Data shown:
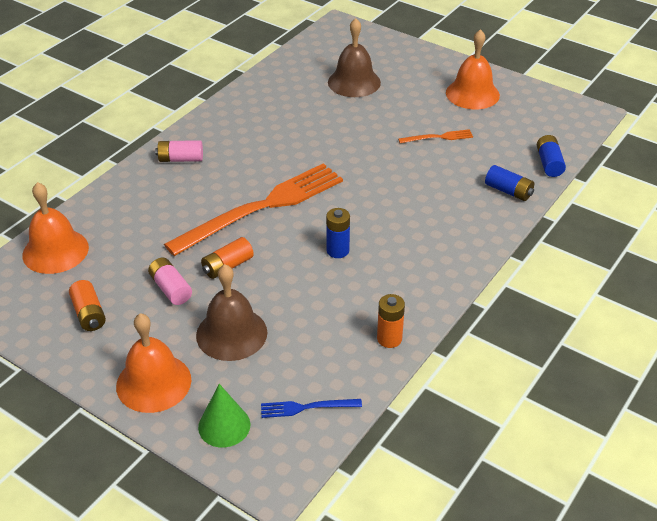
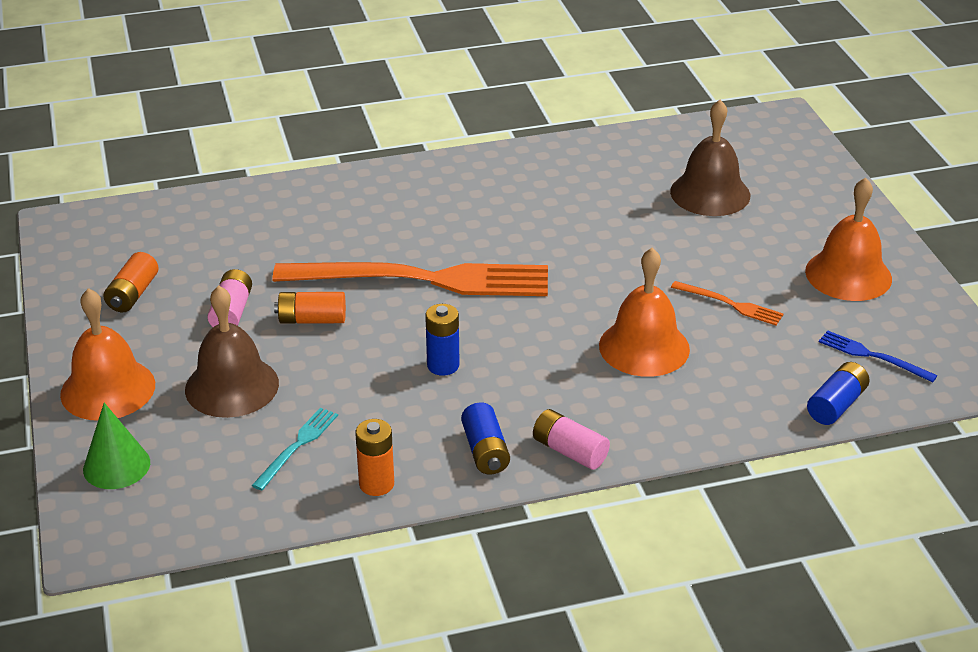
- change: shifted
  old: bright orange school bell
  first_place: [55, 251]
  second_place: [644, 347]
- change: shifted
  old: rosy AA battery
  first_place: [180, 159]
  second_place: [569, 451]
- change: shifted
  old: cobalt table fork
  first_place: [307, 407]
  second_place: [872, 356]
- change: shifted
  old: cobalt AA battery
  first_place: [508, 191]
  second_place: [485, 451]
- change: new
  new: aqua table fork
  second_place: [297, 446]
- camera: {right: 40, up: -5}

Exercise:
Leave out every line ahead of the one containing "first_place: [180, 159]" and print the rest of the listing exactly.

Solution to this problem:
  first_place: [180, 159]
  second_place: [569, 451]
- change: shifted
  old: cobalt table fork
  first_place: [307, 407]
  second_place: [872, 356]
- change: shifted
  old: cobalt AA battery
  first_place: [508, 191]
  second_place: [485, 451]
- change: new
  new: aqua table fork
  second_place: [297, 446]
- camera: {right: 40, up: -5}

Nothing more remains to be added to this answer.